++++ TASK INPUT
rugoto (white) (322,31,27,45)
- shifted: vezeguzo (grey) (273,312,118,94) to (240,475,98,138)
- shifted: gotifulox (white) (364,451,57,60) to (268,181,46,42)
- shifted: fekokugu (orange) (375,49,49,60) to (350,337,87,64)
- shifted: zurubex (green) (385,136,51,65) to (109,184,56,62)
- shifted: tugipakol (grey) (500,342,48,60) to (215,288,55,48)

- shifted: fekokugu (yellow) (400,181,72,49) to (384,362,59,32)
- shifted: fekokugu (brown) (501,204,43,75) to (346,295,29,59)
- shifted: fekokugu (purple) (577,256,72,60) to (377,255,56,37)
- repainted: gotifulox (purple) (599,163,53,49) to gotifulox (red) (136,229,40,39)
++++++++
PROBLEM DETAILS.
Retype every line of the data above exactly.

EXERCISE OUTPUT.
rugoto (white) (322,31,27,45)
- shifted: vezeguzo (grey) (273,312,118,94) to (240,475,98,138)
- shifted: gotifulox (white) (364,451,57,60) to (268,181,46,42)
- shifted: fekokugu (orange) (375,49,49,60) to (350,337,87,64)
- shifted: zurubex (green) (385,136,51,65) to (109,184,56,62)
- shifted: tugipakol (grey) (500,342,48,60) to (215,288,55,48)

- shifted: fekokugu (yellow) (400,181,72,49) to (384,362,59,32)
- shifted: fekokugu (brown) (501,204,43,75) to (346,295,29,59)
- shifted: fekokugu (purple) (577,256,72,60) to (377,255,56,37)
- repainted: gotifulox (purple) (599,163,53,49) to gotifulox (red) (136,229,40,39)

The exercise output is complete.